§ Activity: In the listing that follows, the lines starting at the one containing "black star: (82, 185) -> (82, 181), size x1.5" and ending at the one containing "black arrow: (63, 122)" are to be returned exactly, both boundary lines included, and no others.

§ Stored data:
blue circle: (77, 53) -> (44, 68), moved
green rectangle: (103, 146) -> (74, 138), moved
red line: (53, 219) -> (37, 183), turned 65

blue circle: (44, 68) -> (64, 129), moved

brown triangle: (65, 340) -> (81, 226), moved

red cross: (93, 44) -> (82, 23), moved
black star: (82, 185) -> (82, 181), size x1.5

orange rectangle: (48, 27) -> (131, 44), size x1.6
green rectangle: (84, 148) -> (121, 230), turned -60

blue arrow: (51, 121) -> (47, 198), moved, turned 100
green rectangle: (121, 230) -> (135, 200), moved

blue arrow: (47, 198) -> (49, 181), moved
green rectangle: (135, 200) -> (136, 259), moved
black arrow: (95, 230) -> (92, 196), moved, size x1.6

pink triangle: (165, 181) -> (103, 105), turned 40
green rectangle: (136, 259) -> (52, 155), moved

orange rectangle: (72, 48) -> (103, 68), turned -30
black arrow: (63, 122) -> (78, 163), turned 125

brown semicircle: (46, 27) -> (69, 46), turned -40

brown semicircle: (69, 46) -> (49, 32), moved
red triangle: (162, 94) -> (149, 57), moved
--
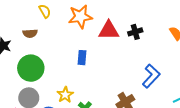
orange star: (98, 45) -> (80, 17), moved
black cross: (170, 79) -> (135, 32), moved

§ Task result:
black star: (82, 185) -> (82, 181), size x1.5

orange rectangle: (48, 27) -> (131, 44), size x1.6
green rectangle: (84, 148) -> (121, 230), turned -60

blue arrow: (51, 121) -> (47, 198), moved, turned 100
green rectangle: (121, 230) -> (135, 200), moved

blue arrow: (47, 198) -> (49, 181), moved
green rectangle: (135, 200) -> (136, 259), moved
black arrow: (95, 230) -> (92, 196), moved, size x1.6

pink triangle: (165, 181) -> (103, 105), turned 40
green rectangle: (136, 259) -> (52, 155), moved

orange rectangle: (72, 48) -> (103, 68), turned -30
black arrow: (63, 122) -> (78, 163), turned 125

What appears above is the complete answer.